**Work instructions:**
Return the listing below exactly. Leave its pictures out.
Start of Block
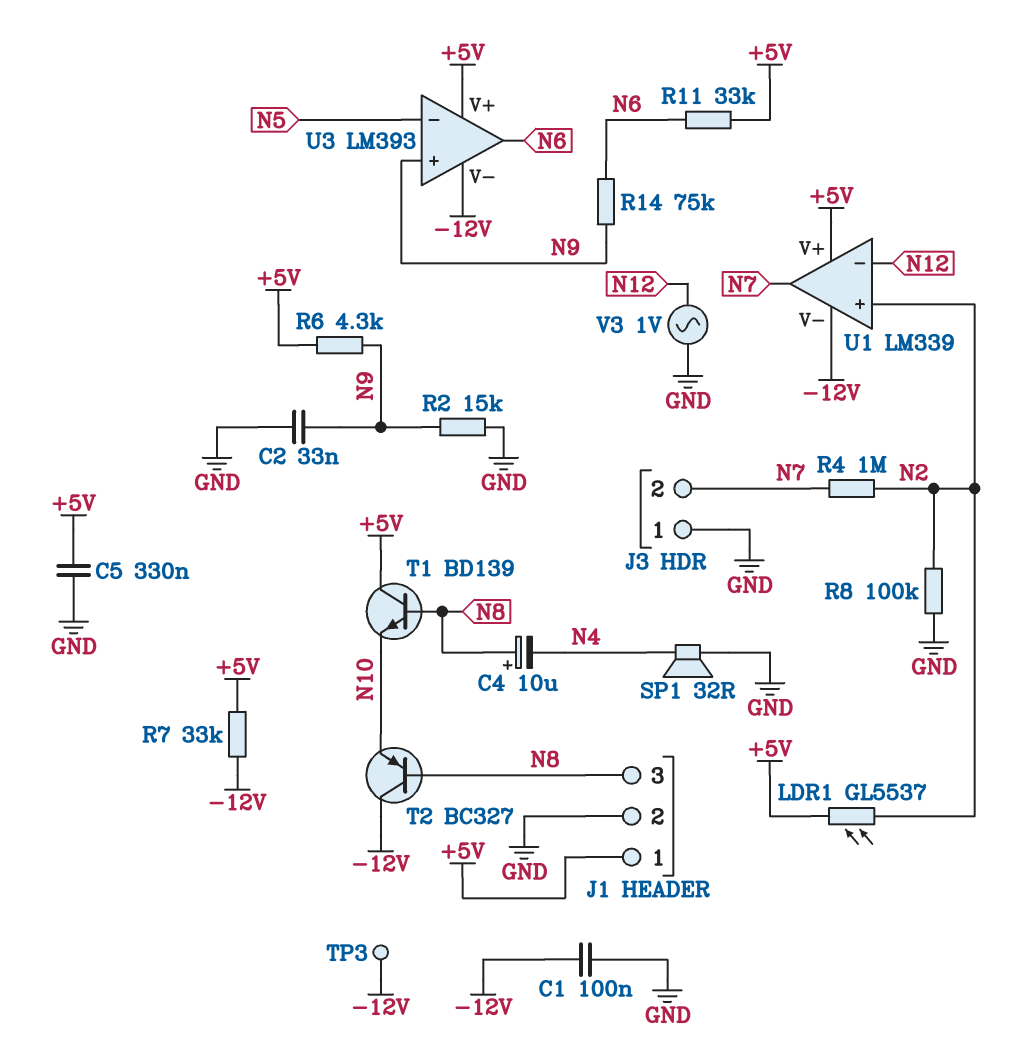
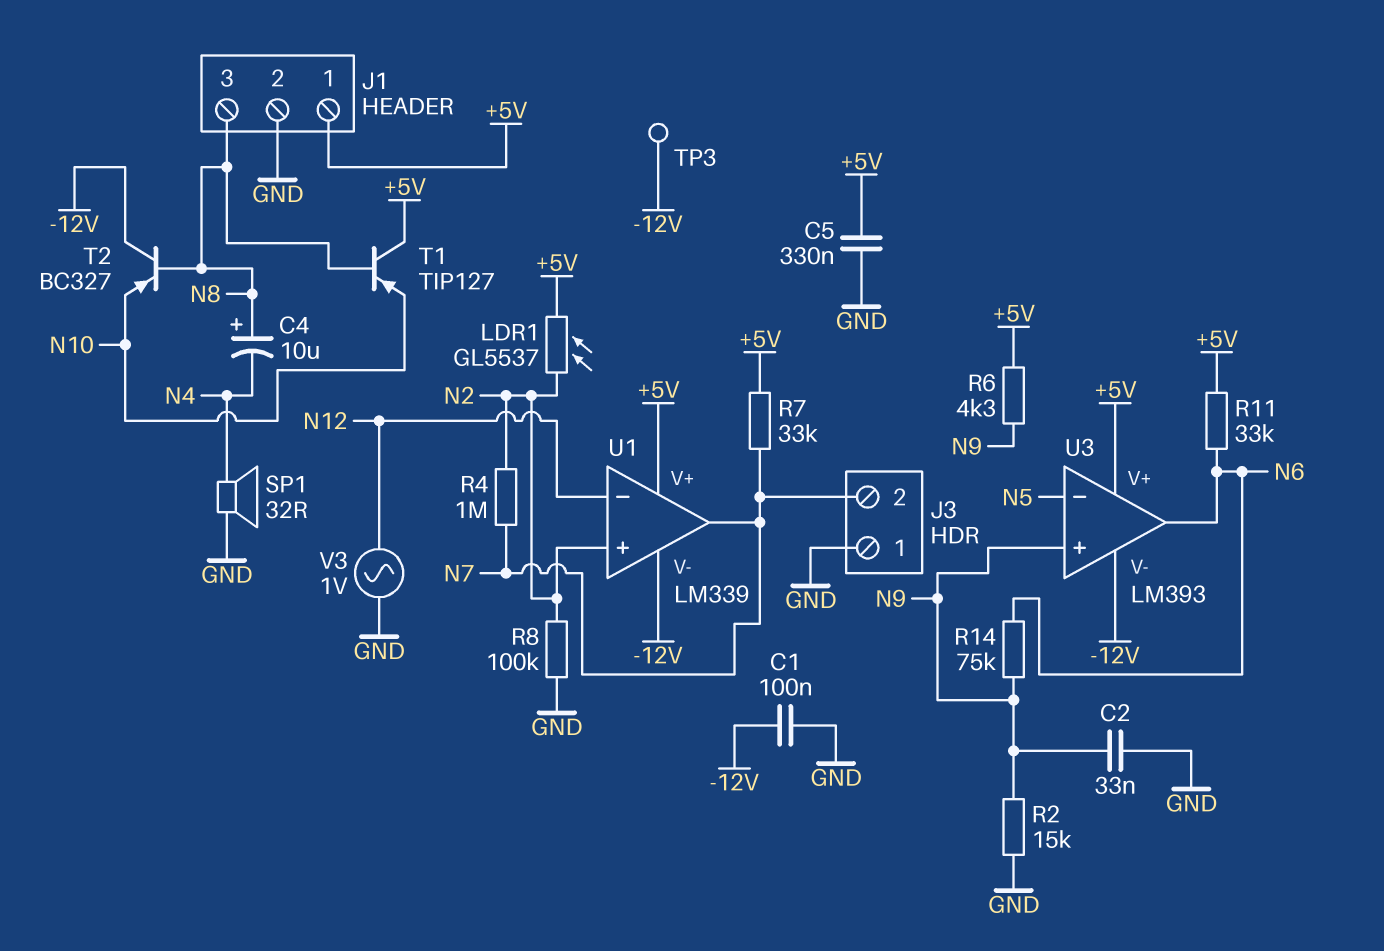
R7: 33k (+5V, -12V) -> 33k (+5V, N7)
T1: NPN BD139 (B N8, C +5V, E N10) -> PNP TIP127 (B N8, C +5V, E N10)

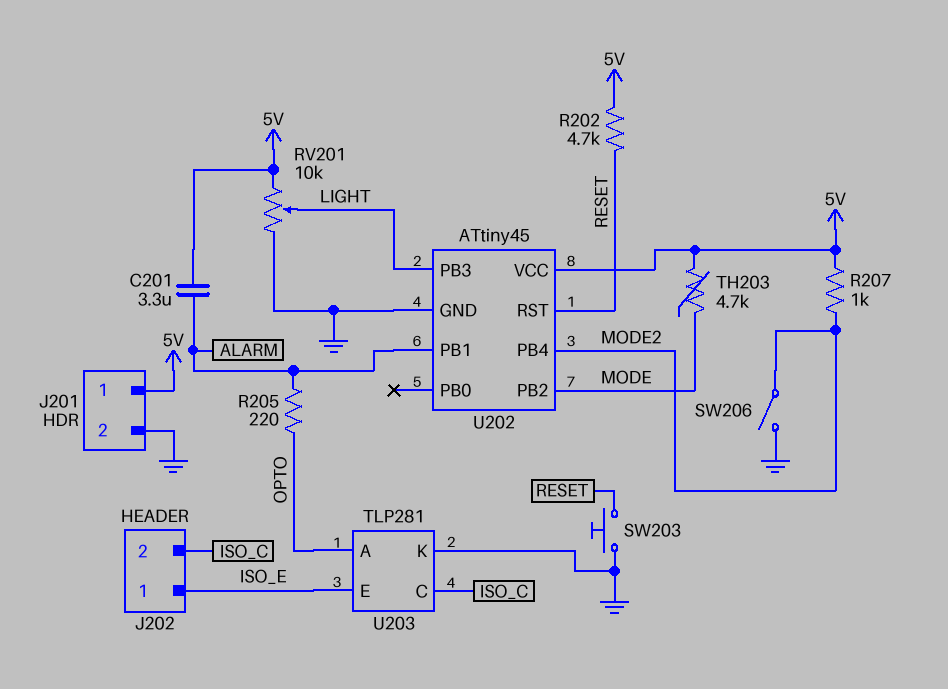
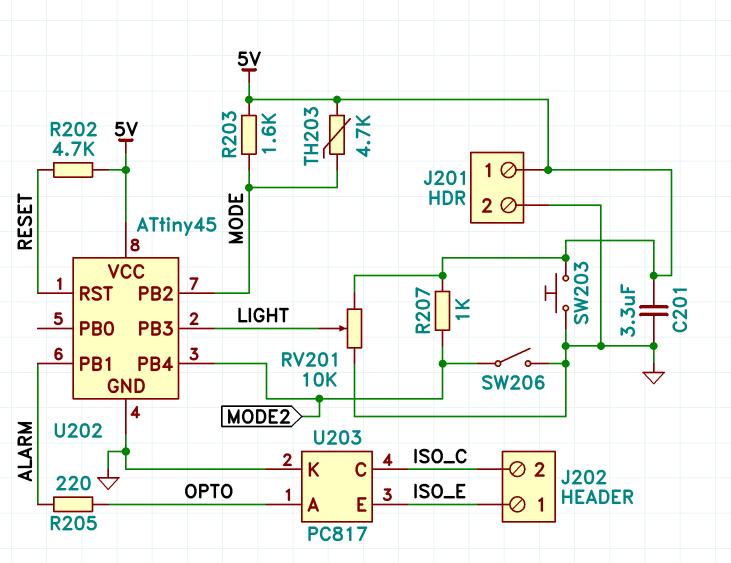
C201: 3.3uF (5V, ALARM) -> 3.3uF (5V, GND)
R203: none -> 1.6k (5V, MODE)
SW203: button (GND, RESET) -> button (5V, GND)
U203: TLP281 -> PC817

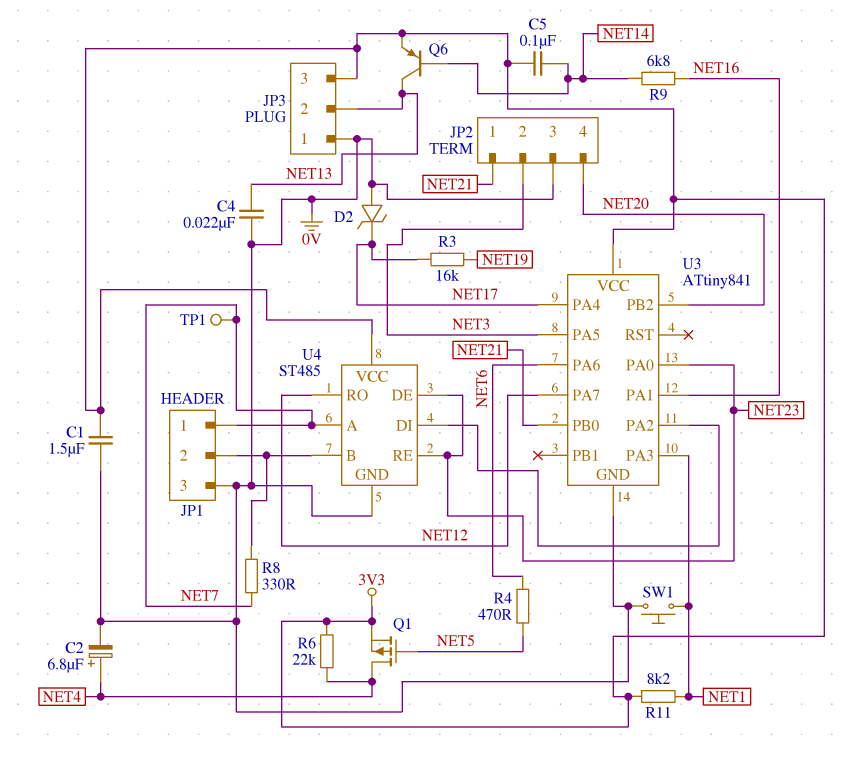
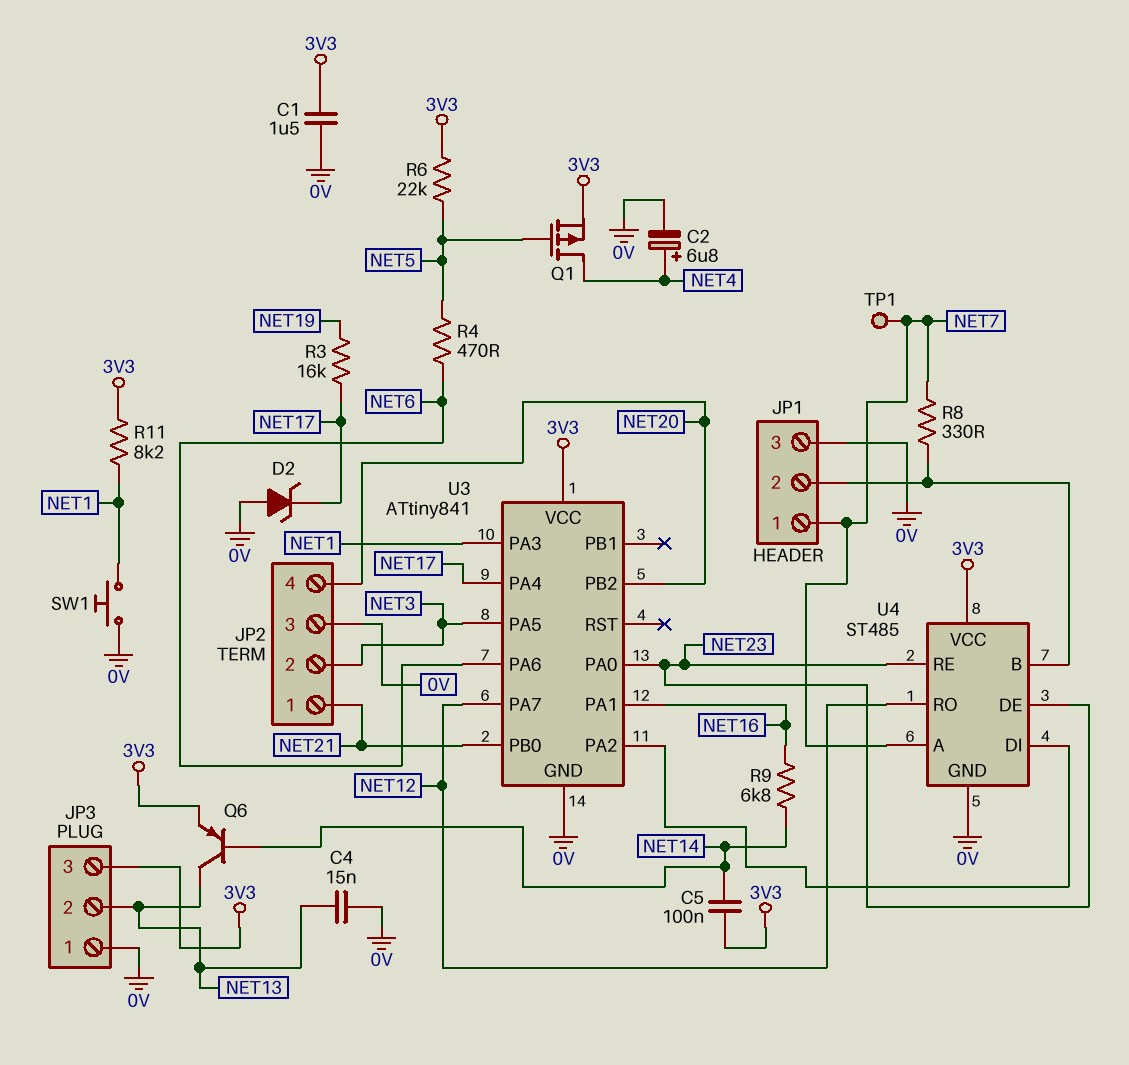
C4: 22nF (0V, NET13) -> 15nF (0V, NET13)
R6: 22k (3V3, NET4) -> 22k (3V3, NET5)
End of Block
**Completed task:**
R7: 33k (+5V, -12V) -> 33k (+5V, N7)
T1: NPN BD139 (B N8, C +5V, E N10) -> PNP TIP127 (B N8, C +5V, E N10)

C201: 3.3uF (5V, ALARM) -> 3.3uF (5V, GND)
R203: none -> 1.6k (5V, MODE)
SW203: button (GND, RESET) -> button (5V, GND)
U203: TLP281 -> PC817

C4: 22nF (0V, NET13) -> 15nF (0V, NET13)
R6: 22k (3V3, NET4) -> 22k (3V3, NET5)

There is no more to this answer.